▶ **Exercise goal**
Set down exactly, from the records below, the line with "(124, 328) = (213, 175): pink" through the line with "(186, 338) = (390, 1014): pink", and nothing else.

▶ **Provided information**

↓↓↓

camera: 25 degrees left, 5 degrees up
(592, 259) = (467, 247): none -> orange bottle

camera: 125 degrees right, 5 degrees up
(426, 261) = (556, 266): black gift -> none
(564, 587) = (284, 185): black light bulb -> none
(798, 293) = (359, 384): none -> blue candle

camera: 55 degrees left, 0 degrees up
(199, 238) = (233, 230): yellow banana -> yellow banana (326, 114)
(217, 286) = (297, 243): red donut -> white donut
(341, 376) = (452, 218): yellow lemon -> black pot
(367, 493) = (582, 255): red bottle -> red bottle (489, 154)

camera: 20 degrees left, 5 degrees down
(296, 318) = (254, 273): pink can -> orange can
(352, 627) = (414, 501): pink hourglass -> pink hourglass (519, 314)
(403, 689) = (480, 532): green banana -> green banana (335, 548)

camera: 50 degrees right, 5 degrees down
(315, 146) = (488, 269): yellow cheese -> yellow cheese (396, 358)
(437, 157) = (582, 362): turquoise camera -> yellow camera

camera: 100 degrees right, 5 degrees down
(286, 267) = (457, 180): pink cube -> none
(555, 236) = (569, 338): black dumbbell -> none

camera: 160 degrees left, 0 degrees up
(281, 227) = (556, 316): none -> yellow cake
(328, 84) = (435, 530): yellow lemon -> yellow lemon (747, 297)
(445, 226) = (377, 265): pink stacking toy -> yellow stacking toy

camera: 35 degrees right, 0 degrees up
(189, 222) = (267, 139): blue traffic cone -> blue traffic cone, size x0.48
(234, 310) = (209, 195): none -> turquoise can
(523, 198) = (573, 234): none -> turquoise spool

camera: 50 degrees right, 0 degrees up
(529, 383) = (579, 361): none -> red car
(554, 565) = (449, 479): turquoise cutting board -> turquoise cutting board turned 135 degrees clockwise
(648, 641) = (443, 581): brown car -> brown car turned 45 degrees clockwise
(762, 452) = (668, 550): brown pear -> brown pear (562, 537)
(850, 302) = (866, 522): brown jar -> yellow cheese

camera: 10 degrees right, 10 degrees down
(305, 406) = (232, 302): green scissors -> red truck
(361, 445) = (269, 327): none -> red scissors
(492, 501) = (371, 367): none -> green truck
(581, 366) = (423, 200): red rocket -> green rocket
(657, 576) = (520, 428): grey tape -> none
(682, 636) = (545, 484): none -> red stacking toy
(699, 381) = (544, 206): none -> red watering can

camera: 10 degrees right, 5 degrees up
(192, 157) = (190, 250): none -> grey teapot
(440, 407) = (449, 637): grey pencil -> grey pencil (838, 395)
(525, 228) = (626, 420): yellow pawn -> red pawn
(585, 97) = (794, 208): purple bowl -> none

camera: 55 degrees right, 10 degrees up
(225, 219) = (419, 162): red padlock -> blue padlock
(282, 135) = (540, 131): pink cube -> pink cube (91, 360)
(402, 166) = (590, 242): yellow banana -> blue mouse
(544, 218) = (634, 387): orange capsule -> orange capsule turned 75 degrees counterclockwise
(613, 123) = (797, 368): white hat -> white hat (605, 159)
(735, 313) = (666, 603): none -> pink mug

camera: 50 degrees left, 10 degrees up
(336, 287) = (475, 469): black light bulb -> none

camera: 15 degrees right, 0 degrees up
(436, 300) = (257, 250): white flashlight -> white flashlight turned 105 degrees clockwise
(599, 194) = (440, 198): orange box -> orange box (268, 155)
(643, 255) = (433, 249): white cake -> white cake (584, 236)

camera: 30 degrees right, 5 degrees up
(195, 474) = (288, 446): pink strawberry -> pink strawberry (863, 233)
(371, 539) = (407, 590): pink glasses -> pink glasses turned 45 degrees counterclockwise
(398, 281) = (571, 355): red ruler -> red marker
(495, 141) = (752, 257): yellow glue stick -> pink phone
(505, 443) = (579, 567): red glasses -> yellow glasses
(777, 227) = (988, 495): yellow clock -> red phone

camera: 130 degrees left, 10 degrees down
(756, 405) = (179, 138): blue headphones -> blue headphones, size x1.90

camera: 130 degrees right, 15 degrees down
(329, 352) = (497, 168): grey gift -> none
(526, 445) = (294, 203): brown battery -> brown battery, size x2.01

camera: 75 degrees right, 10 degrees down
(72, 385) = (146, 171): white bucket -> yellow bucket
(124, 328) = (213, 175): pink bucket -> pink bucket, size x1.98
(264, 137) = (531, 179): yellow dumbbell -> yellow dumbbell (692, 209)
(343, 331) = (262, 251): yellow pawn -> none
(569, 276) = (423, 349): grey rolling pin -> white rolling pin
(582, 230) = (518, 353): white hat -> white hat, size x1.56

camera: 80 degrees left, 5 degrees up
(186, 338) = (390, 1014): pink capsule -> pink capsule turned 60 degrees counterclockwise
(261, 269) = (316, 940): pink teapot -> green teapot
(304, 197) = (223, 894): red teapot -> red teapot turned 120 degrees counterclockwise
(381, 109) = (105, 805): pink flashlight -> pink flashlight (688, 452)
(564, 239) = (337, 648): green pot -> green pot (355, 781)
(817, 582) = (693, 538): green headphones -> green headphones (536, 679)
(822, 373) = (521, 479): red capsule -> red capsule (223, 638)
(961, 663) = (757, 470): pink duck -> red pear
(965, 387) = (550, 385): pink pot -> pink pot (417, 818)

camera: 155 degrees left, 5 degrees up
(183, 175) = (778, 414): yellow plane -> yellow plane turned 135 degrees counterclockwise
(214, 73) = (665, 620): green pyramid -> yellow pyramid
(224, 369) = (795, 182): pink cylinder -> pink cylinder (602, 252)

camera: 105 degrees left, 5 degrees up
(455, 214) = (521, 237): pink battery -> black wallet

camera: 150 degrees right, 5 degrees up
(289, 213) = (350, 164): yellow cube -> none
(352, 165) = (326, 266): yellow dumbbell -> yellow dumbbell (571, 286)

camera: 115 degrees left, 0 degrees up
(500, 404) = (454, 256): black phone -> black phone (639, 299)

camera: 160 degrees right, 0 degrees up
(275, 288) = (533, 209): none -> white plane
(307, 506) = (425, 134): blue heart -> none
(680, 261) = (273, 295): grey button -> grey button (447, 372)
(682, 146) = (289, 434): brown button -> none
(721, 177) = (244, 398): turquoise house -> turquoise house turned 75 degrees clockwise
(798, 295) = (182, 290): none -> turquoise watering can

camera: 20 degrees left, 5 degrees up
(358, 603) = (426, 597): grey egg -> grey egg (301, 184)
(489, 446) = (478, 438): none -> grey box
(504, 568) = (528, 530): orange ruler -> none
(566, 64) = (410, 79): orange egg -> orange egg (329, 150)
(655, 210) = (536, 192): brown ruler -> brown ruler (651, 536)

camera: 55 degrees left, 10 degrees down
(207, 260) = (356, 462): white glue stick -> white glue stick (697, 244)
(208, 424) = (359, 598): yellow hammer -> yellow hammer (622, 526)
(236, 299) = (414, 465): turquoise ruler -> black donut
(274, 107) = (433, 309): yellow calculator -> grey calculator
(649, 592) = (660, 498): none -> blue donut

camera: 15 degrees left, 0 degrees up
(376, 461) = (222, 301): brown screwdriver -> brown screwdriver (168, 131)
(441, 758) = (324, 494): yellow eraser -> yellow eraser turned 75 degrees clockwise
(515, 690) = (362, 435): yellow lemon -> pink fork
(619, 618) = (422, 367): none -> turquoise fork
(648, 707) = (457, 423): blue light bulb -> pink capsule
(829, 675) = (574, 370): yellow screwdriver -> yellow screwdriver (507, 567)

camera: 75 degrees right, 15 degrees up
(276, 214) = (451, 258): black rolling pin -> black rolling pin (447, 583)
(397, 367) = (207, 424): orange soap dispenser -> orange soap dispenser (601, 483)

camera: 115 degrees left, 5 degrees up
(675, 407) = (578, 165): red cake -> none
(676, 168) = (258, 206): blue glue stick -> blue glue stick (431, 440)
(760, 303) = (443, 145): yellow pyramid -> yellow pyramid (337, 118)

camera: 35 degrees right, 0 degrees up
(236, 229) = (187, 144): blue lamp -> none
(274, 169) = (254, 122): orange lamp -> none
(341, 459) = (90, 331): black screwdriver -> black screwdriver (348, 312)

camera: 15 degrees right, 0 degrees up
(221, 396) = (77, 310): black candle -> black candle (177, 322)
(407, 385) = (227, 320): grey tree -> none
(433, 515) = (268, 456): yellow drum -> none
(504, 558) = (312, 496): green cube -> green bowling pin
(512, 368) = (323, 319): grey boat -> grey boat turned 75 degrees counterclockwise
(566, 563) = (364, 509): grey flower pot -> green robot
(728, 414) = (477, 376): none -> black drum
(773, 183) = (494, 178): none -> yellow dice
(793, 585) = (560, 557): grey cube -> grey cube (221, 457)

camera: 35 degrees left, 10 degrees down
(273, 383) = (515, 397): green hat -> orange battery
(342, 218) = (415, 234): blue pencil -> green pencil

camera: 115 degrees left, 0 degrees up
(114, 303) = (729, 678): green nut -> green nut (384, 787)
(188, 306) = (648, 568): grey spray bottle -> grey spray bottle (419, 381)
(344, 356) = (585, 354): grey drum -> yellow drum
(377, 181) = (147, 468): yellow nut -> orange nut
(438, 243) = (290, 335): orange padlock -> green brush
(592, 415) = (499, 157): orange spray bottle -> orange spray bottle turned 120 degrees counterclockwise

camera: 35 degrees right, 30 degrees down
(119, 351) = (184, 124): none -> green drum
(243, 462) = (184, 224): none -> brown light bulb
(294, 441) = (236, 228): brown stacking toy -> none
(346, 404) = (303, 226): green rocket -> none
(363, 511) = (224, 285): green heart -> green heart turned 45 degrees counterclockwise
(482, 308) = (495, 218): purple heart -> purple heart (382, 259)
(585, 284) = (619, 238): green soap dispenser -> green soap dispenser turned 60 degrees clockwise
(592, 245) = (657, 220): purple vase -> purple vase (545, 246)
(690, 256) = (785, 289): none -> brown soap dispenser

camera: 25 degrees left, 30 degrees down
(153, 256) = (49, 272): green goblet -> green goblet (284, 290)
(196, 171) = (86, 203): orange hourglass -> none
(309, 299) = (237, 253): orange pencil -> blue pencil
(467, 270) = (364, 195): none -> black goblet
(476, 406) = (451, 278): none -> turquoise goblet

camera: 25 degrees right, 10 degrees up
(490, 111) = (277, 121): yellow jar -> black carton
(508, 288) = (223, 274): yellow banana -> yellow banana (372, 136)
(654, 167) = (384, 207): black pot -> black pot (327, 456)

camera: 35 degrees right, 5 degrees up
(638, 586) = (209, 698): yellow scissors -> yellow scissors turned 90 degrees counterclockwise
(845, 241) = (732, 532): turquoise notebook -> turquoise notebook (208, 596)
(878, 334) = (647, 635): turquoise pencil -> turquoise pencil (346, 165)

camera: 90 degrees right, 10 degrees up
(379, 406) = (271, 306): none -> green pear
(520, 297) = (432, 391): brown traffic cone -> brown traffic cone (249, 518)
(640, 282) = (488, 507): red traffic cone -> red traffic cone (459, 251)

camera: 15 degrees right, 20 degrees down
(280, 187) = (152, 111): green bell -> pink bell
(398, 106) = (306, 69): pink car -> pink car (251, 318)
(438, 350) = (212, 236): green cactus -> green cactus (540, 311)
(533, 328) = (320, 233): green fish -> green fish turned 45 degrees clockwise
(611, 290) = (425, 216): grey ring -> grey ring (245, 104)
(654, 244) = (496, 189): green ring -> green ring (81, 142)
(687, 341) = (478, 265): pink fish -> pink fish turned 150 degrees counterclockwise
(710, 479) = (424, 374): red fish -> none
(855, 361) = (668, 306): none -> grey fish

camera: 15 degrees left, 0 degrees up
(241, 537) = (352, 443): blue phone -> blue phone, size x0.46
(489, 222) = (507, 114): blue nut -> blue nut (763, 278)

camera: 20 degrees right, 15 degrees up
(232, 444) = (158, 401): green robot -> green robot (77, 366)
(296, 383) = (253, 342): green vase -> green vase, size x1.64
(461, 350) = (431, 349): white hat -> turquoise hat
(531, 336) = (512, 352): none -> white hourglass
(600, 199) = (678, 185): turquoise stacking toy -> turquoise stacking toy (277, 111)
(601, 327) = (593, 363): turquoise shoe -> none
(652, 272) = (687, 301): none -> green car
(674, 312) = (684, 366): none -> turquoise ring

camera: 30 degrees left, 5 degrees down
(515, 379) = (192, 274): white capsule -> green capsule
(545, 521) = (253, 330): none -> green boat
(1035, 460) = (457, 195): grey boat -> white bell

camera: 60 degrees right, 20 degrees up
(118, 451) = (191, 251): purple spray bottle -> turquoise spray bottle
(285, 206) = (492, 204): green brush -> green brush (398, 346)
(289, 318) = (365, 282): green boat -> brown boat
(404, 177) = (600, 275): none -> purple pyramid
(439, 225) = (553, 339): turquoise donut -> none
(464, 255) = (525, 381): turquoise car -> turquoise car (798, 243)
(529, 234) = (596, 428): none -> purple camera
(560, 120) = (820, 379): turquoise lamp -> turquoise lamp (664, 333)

↑↑↑

▶ **Expected answer**
(124, 328) = (213, 175): pink bucket -> pink bucket, size x1.98
(264, 137) = (531, 179): yellow dumbbell -> yellow dumbbell (692, 209)
(343, 331) = (262, 251): yellow pawn -> none
(569, 276) = (423, 349): grey rolling pin -> white rolling pin
(582, 230) = (518, 353): white hat -> white hat, size x1.56

camera: 80 degrees left, 5 degrees up
(186, 338) = (390, 1014): pink capsule -> pink capsule turned 60 degrees counterclockwise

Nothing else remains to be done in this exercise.